* TASK ITEM
Every entry below needs to be copied exactly.

* AVAILABLE DATA
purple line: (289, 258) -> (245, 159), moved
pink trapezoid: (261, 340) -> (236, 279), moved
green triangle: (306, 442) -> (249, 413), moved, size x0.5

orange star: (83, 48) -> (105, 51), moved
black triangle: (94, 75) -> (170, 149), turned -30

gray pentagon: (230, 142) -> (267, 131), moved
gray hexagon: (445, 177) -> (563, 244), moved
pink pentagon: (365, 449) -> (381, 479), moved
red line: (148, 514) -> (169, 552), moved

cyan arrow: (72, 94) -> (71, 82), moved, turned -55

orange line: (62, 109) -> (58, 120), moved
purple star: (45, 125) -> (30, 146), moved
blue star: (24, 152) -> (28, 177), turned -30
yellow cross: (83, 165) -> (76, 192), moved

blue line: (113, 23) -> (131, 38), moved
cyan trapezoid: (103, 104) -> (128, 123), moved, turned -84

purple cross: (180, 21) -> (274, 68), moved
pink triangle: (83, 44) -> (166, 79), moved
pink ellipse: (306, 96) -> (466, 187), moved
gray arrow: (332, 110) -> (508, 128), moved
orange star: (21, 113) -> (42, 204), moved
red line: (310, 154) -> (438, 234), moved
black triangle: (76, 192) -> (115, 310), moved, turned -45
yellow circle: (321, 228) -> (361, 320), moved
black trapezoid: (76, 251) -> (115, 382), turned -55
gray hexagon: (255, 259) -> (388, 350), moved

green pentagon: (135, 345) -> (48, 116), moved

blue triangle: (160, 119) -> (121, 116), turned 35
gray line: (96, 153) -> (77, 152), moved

* EXERCISE SOLUTION
purple line: (289, 258) -> (245, 159), moved
pink trapezoid: (261, 340) -> (236, 279), moved
green triangle: (306, 442) -> (249, 413), moved, size x0.5

orange star: (83, 48) -> (105, 51), moved
black triangle: (94, 75) -> (170, 149), turned -30

gray pentagon: (230, 142) -> (267, 131), moved
gray hexagon: (445, 177) -> (563, 244), moved
pink pentagon: (365, 449) -> (381, 479), moved
red line: (148, 514) -> (169, 552), moved

cyan arrow: (72, 94) -> (71, 82), moved, turned -55

orange line: (62, 109) -> (58, 120), moved
purple star: (45, 125) -> (30, 146), moved
blue star: (24, 152) -> (28, 177), turned -30
yellow cross: (83, 165) -> (76, 192), moved

blue line: (113, 23) -> (131, 38), moved
cyan trapezoid: (103, 104) -> (128, 123), moved, turned -84

purple cross: (180, 21) -> (274, 68), moved
pink triangle: (83, 44) -> (166, 79), moved
pink ellipse: (306, 96) -> (466, 187), moved
gray arrow: (332, 110) -> (508, 128), moved
orange star: (21, 113) -> (42, 204), moved
red line: (310, 154) -> (438, 234), moved
black triangle: (76, 192) -> (115, 310), moved, turned -45
yellow circle: (321, 228) -> (361, 320), moved
black trapezoid: (76, 251) -> (115, 382), turned -55
gray hexagon: (255, 259) -> (388, 350), moved

green pentagon: (135, 345) -> (48, 116), moved

blue triangle: (160, 119) -> (121, 116), turned 35
gray line: (96, 153) -> (77, 152), moved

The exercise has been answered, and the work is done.